** Provided data **

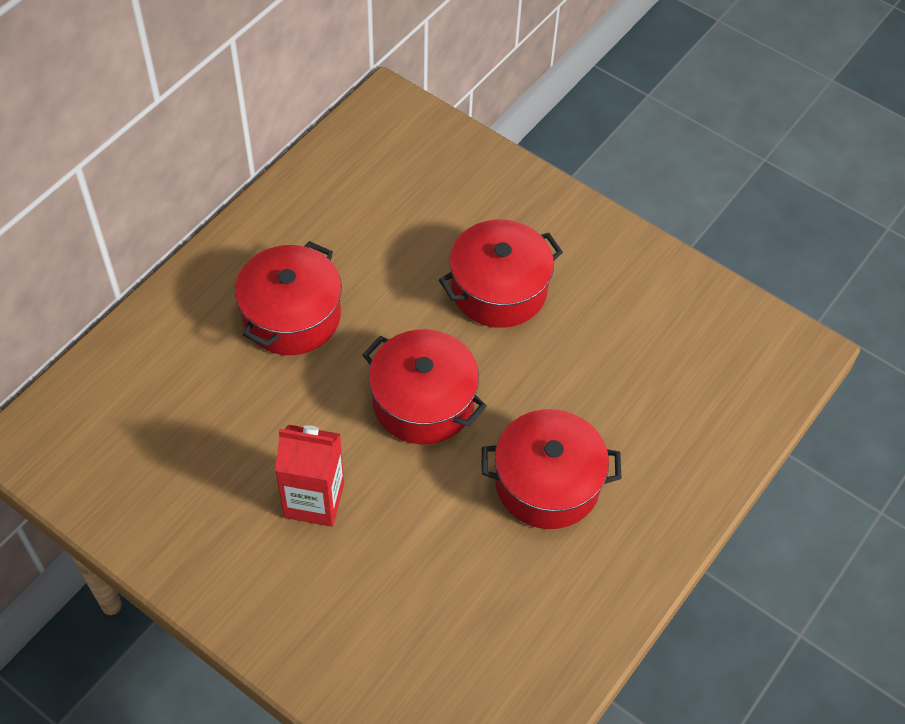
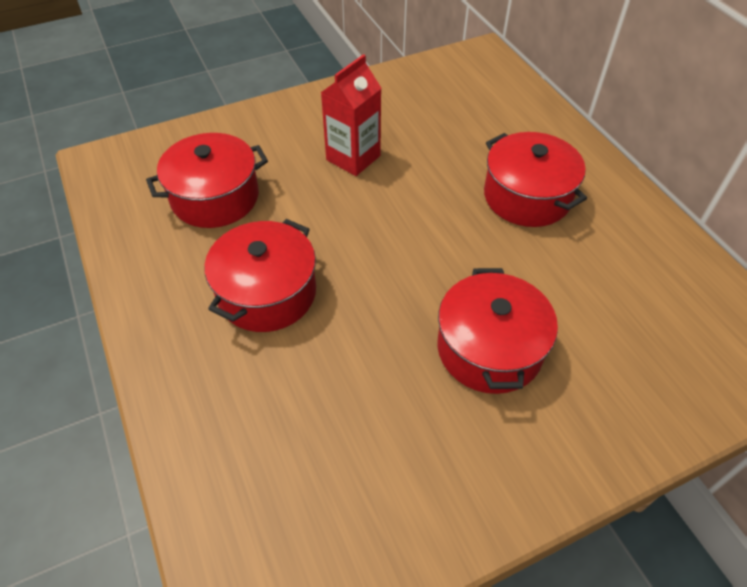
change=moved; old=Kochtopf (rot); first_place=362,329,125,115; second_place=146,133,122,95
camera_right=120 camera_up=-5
...
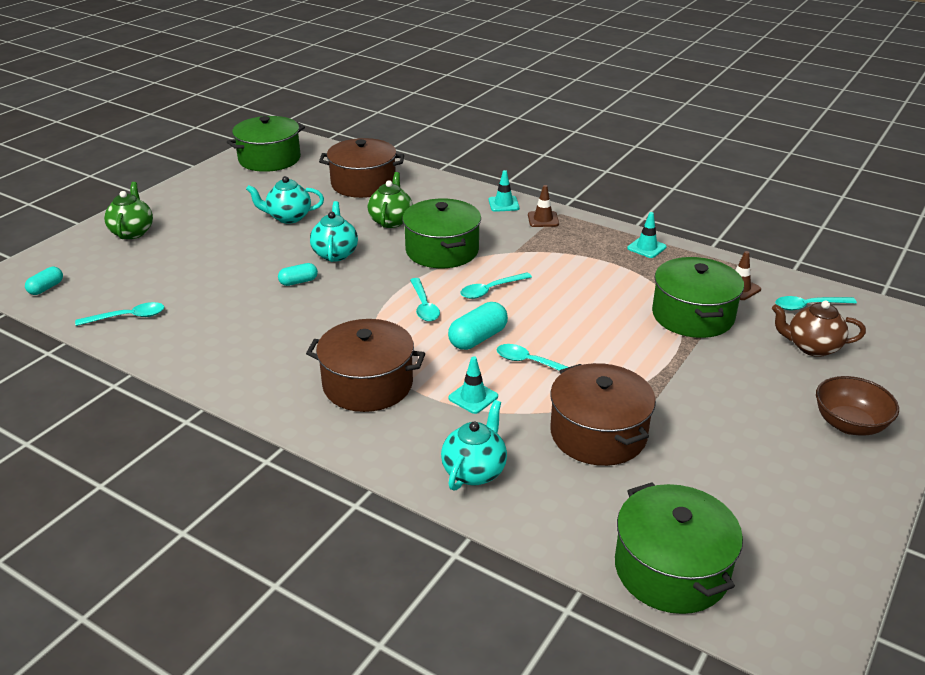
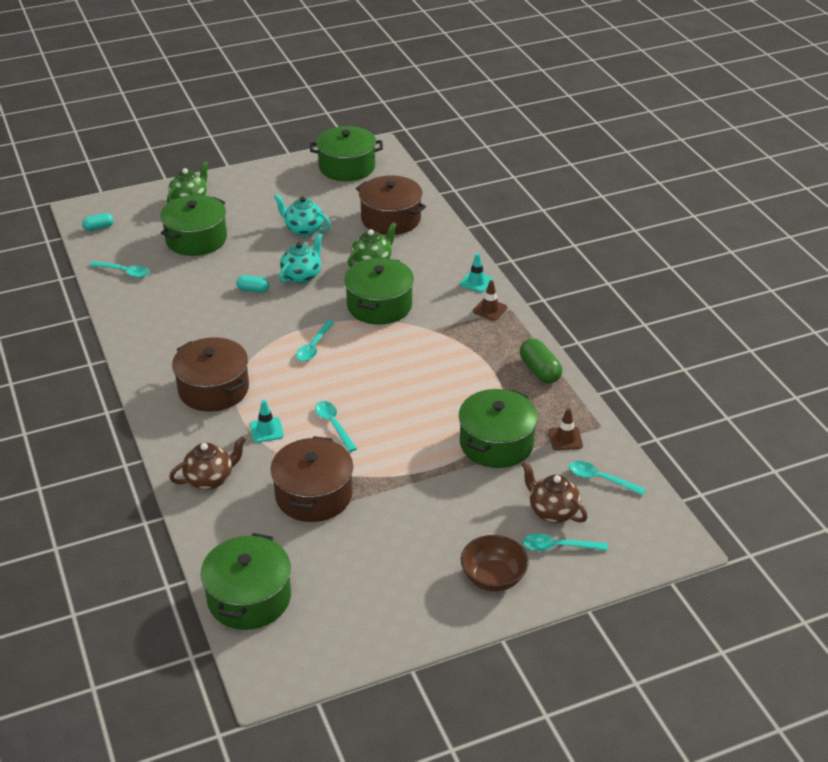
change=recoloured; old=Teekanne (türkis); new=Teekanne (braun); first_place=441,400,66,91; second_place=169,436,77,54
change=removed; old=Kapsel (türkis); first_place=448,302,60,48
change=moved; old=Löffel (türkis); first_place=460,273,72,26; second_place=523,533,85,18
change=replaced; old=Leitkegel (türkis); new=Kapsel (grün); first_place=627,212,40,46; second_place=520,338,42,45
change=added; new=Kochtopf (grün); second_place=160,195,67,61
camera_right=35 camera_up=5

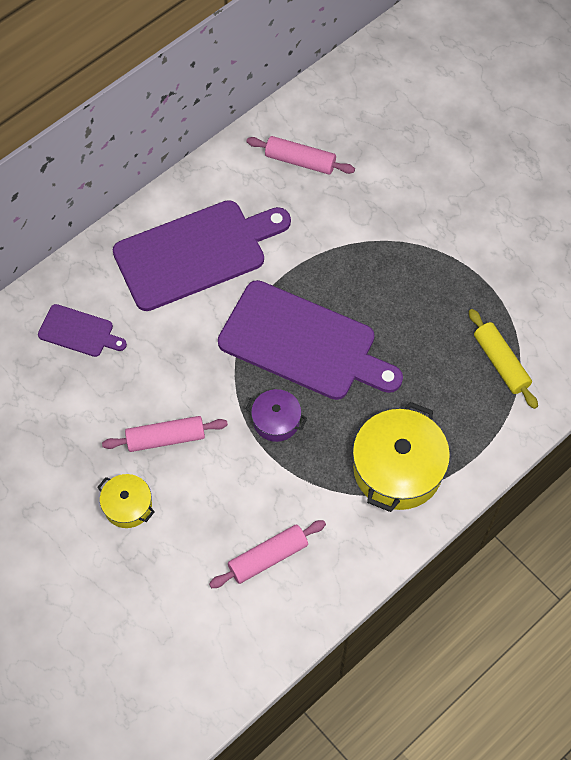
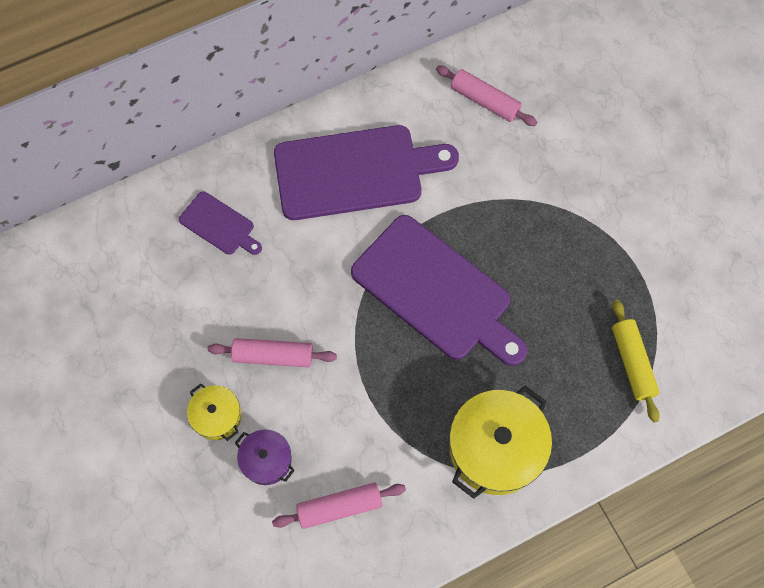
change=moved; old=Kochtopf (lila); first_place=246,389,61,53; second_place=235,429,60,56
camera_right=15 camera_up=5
--
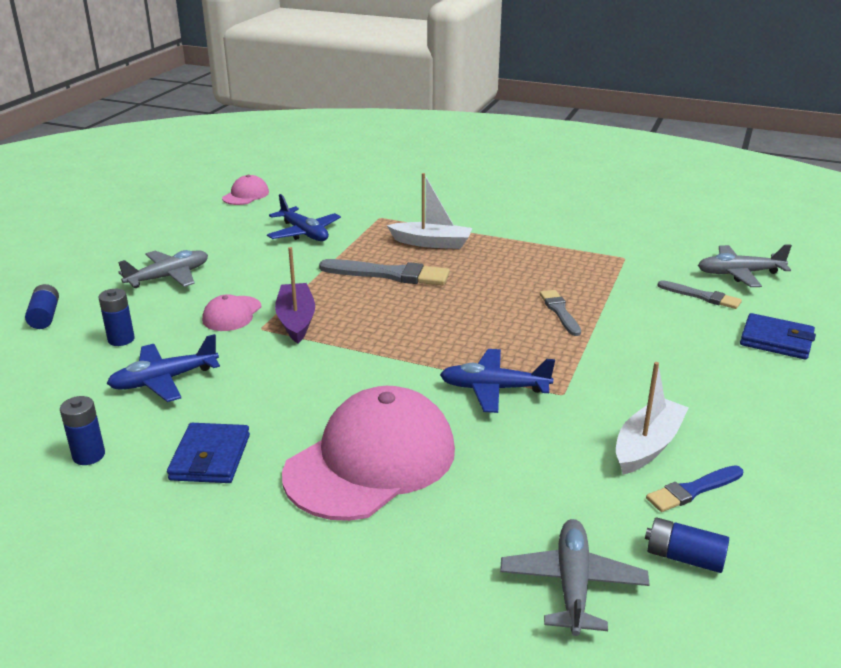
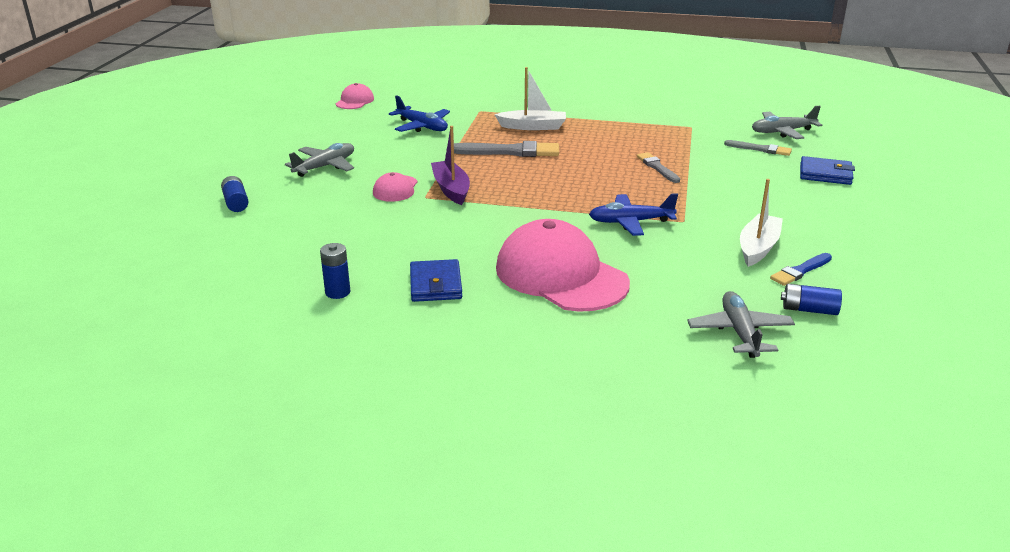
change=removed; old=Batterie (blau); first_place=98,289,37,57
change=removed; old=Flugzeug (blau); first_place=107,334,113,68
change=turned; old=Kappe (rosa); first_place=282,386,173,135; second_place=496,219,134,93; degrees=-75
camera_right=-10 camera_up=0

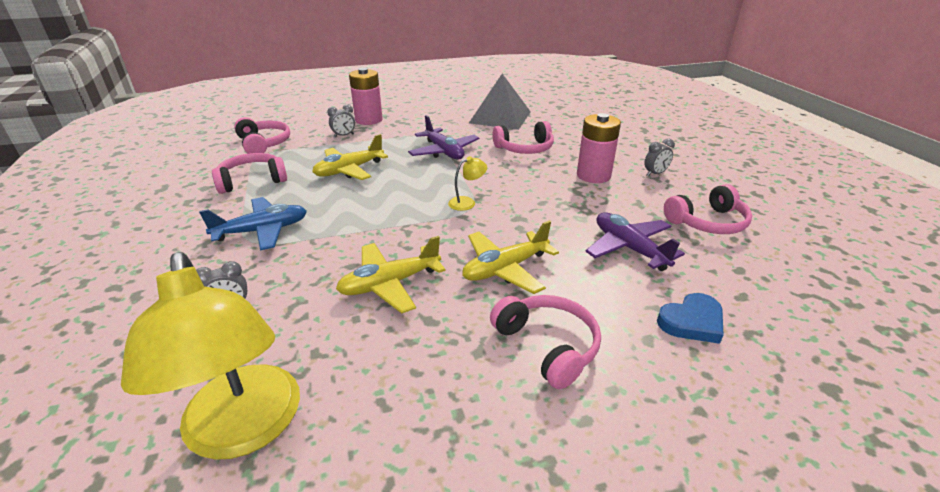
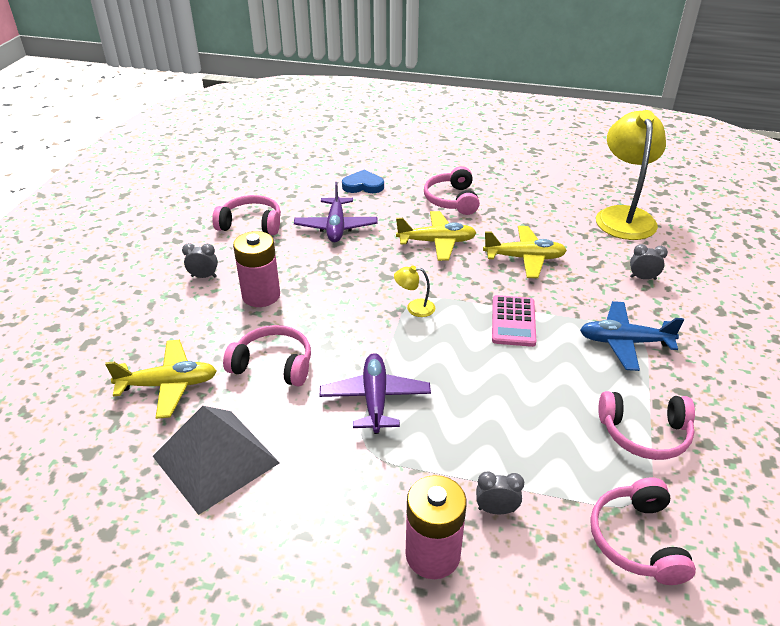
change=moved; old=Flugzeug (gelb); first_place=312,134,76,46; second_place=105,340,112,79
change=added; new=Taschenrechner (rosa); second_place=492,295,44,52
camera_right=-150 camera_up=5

** What is required **
Transcribe, word for word, the lines of the listing above from the one that contains "change=turned; old=Kappe (rosa);" through the one that contains "camera_right=-150 camera_up=5", keeping both ends and dropping the pictures.

** Response box **
change=turned; old=Kappe (rosa); first_place=282,386,173,135; second_place=496,219,134,93; degrees=-75
camera_right=-10 camera_up=0

change=moved; old=Flugzeug (gelb); first_place=312,134,76,46; second_place=105,340,112,79
change=added; new=Taschenrechner (rosa); second_place=492,295,44,52
camera_right=-150 camera_up=5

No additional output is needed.